PROBLEM REQUIREMENTS:
The lines to reproduce from the material below are those from the one containing "(319, 172) = (336, 324): none" through the one containing "(534, 92) = (607, 257): brown", both included; write them out exactly and add nothing.

EXERCISE DATA:
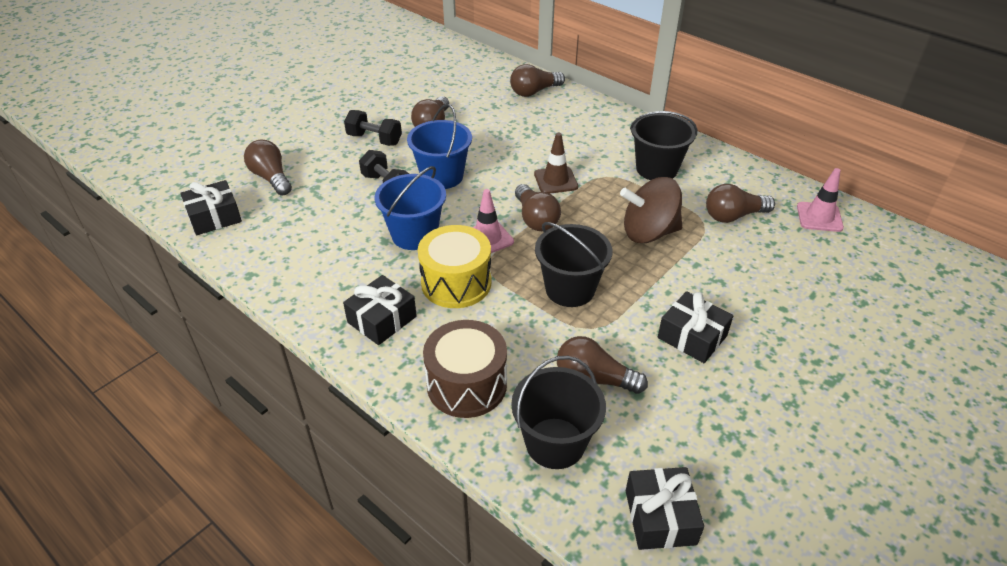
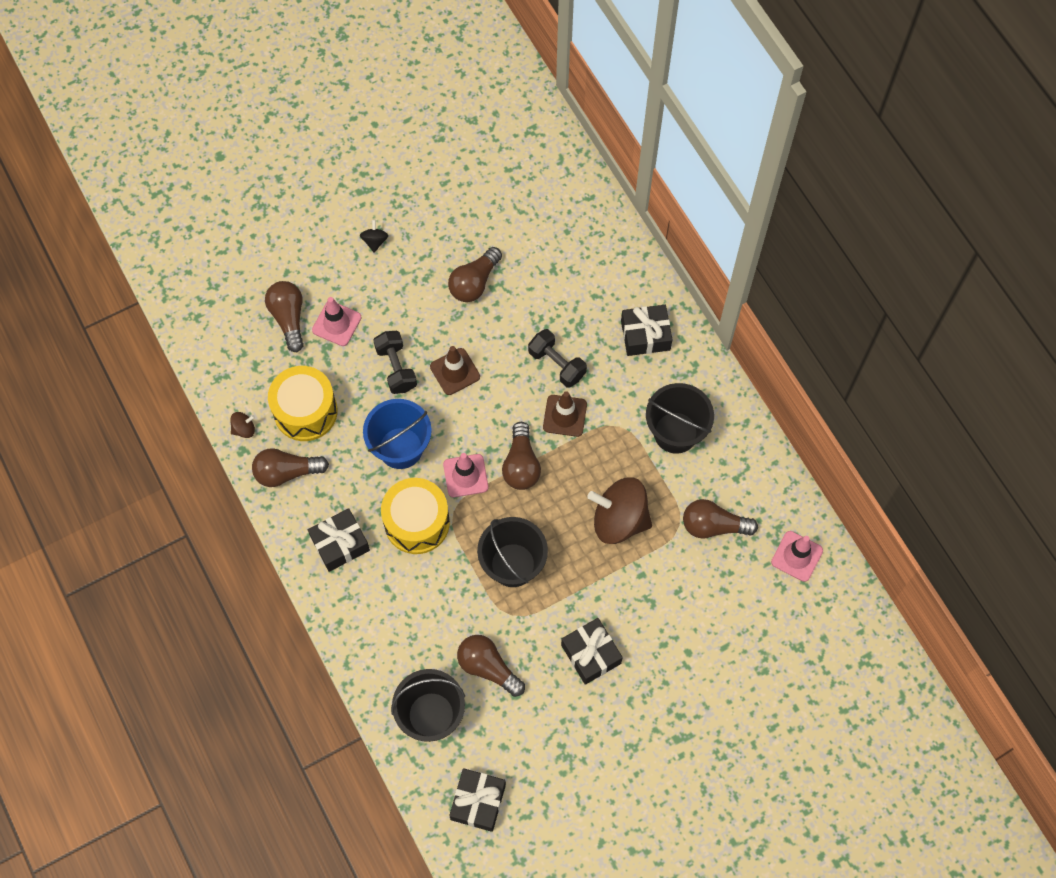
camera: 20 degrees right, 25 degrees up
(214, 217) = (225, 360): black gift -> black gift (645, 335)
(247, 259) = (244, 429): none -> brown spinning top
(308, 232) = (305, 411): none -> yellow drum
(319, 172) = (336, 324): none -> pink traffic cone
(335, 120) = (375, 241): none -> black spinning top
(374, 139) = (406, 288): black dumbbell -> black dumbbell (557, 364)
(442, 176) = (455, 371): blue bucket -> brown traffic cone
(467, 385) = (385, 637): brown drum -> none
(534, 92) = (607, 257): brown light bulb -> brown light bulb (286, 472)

...

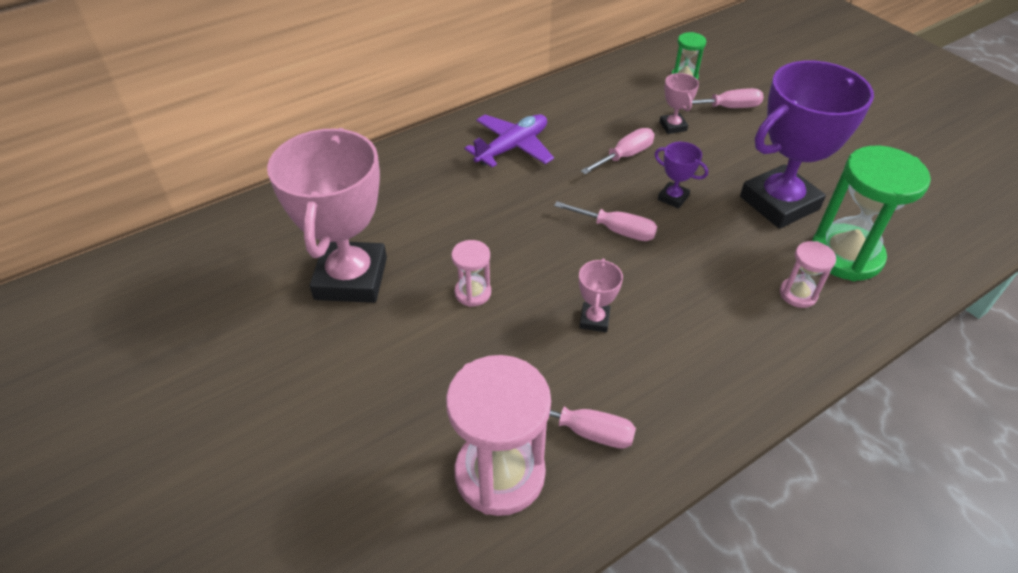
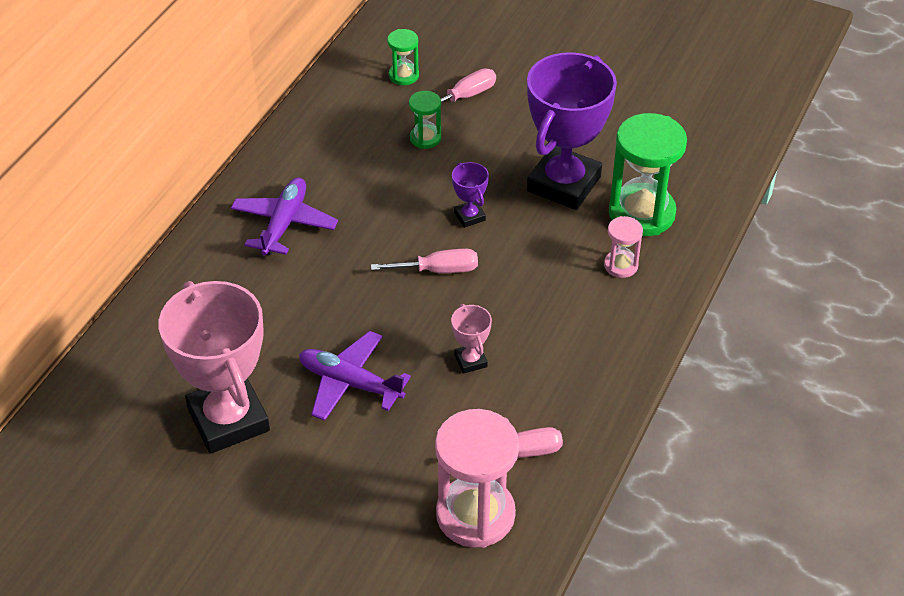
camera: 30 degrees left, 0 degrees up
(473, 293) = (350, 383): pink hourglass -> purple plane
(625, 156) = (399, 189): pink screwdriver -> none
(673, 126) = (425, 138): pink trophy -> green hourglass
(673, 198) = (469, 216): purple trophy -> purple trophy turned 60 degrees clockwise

* * *

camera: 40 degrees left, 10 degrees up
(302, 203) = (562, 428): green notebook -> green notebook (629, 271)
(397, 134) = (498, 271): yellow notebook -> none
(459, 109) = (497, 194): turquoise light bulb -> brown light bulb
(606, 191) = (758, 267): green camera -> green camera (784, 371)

PROBLEM SOLUTION:
(319, 172) = (336, 324): none -> pink traffic cone
(335, 120) = (375, 241): none -> black spinning top
(374, 139) = (406, 288): black dumbbell -> black dumbbell (557, 364)
(442, 176) = (455, 371): blue bucket -> brown traffic cone
(467, 385) = (385, 637): brown drum -> none
(534, 92) = (607, 257): brown light bulb -> brown light bulb (286, 472)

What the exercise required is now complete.